=== Begin Enclosure ===

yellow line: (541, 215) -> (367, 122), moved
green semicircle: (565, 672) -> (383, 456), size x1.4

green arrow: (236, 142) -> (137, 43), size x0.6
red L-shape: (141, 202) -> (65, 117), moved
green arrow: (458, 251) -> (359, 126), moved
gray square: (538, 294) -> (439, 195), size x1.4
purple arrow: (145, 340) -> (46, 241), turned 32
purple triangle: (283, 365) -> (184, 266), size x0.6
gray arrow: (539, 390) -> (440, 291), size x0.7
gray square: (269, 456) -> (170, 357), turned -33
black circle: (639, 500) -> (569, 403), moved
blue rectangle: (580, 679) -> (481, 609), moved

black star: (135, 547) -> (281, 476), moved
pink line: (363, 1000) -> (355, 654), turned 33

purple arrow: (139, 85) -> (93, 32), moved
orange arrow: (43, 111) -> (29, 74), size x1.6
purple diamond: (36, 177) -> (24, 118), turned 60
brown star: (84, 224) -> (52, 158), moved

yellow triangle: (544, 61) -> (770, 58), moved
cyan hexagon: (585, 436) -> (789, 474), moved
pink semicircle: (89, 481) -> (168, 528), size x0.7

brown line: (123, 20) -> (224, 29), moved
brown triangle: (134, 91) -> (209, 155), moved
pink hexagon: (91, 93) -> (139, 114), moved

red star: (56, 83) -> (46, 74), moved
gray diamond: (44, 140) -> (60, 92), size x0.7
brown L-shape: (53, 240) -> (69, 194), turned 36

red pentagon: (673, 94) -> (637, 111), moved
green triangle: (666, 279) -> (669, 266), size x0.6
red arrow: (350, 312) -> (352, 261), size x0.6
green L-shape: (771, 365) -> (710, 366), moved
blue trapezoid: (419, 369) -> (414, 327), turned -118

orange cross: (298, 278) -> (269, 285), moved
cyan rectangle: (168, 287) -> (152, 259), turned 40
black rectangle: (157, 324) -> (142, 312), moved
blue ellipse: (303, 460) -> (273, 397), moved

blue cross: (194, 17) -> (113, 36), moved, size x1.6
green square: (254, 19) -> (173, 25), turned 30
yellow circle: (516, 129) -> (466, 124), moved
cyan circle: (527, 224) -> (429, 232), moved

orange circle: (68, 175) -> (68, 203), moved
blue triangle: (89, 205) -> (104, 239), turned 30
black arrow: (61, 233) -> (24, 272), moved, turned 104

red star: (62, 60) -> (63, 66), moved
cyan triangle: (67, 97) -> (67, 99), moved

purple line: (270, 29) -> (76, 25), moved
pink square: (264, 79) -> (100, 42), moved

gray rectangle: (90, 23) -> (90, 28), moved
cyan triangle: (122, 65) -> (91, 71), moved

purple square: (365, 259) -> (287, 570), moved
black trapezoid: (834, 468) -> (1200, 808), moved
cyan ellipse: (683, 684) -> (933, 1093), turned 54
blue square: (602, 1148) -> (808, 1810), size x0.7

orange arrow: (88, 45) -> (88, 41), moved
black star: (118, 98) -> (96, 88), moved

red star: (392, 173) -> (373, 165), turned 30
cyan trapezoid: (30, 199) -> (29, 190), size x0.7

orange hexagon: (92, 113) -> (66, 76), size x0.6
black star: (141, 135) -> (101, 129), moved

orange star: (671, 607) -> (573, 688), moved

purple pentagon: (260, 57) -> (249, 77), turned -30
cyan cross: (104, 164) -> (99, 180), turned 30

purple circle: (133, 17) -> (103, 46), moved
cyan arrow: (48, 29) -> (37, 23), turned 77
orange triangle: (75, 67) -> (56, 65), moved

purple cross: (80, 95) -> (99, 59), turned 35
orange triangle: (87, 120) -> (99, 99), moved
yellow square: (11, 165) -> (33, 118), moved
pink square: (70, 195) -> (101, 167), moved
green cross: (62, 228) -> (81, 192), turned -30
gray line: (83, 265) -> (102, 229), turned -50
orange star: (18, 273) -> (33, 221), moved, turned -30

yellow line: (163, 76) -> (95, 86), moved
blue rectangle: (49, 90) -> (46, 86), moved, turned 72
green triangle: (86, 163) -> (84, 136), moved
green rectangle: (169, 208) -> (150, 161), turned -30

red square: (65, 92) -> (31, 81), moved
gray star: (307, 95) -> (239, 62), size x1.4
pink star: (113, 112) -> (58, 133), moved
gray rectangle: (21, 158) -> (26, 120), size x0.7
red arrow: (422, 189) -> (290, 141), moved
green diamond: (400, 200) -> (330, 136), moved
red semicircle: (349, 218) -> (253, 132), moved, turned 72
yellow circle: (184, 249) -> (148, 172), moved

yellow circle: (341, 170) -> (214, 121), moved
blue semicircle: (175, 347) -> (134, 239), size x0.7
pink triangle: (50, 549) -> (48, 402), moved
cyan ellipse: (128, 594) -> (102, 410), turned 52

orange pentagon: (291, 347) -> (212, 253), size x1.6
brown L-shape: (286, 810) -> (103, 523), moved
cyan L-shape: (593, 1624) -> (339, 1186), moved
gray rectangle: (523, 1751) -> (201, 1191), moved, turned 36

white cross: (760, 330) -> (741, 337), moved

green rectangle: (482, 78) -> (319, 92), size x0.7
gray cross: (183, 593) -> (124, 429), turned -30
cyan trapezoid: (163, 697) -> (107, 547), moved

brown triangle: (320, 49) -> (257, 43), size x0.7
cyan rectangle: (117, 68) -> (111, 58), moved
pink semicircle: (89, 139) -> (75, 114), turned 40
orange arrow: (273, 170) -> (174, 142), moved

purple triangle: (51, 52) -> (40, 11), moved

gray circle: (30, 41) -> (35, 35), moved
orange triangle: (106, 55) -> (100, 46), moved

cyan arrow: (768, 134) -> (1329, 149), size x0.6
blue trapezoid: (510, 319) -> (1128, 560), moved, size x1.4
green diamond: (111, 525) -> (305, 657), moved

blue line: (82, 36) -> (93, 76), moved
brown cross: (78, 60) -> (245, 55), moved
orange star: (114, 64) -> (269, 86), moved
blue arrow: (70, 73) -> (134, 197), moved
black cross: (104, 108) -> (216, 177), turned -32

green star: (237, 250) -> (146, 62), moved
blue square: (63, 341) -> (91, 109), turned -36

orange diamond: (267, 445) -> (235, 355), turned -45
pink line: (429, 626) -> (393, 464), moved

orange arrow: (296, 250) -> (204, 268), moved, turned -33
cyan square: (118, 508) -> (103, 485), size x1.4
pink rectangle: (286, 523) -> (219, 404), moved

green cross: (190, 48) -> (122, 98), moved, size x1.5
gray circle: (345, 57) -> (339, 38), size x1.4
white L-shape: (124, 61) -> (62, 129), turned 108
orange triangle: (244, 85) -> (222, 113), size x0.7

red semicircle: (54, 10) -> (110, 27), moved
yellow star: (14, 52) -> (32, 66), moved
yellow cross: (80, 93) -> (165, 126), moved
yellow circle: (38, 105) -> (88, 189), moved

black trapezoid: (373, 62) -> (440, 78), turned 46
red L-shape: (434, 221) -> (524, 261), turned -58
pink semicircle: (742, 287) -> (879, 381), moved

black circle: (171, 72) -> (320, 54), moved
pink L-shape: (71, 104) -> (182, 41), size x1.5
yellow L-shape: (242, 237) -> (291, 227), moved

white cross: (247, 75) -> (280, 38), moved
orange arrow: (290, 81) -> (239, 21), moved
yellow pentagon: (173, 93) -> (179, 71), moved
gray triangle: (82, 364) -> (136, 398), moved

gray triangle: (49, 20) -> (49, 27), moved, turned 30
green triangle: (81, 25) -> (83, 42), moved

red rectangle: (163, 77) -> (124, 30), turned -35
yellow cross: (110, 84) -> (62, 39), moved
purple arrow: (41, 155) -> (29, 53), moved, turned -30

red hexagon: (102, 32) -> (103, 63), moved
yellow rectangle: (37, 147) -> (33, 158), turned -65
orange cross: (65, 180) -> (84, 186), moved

=== End Enclosure ===

**Problem to work on:** Copy the lines above exactly. Start with the line containing "pink square: (70, 195) -> (101, 167), moved", end with the line containing "green rectangle: (482, 78)", and include both.

**Response to this task:**
pink square: (70, 195) -> (101, 167), moved
green cross: (62, 228) -> (81, 192), turned -30
gray line: (83, 265) -> (102, 229), turned -50
orange star: (18, 273) -> (33, 221), moved, turned -30

yellow line: (163, 76) -> (95, 86), moved
blue rectangle: (49, 90) -> (46, 86), moved, turned 72
green triangle: (86, 163) -> (84, 136), moved
green rectangle: (169, 208) -> (150, 161), turned -30

red square: (65, 92) -> (31, 81), moved
gray star: (307, 95) -> (239, 62), size x1.4
pink star: (113, 112) -> (58, 133), moved
gray rectangle: (21, 158) -> (26, 120), size x0.7
red arrow: (422, 189) -> (290, 141), moved
green diamond: (400, 200) -> (330, 136), moved
red semicircle: (349, 218) -> (253, 132), moved, turned 72
yellow circle: (184, 249) -> (148, 172), moved

yellow circle: (341, 170) -> (214, 121), moved
blue semicircle: (175, 347) -> (134, 239), size x0.7
pink triangle: (50, 549) -> (48, 402), moved
cyan ellipse: (128, 594) -> (102, 410), turned 52

orange pentagon: (291, 347) -> (212, 253), size x1.6
brown L-shape: (286, 810) -> (103, 523), moved
cyan L-shape: (593, 1624) -> (339, 1186), moved
gray rectangle: (523, 1751) -> (201, 1191), moved, turned 36

white cross: (760, 330) -> (741, 337), moved

green rectangle: (482, 78) -> (319, 92), size x0.7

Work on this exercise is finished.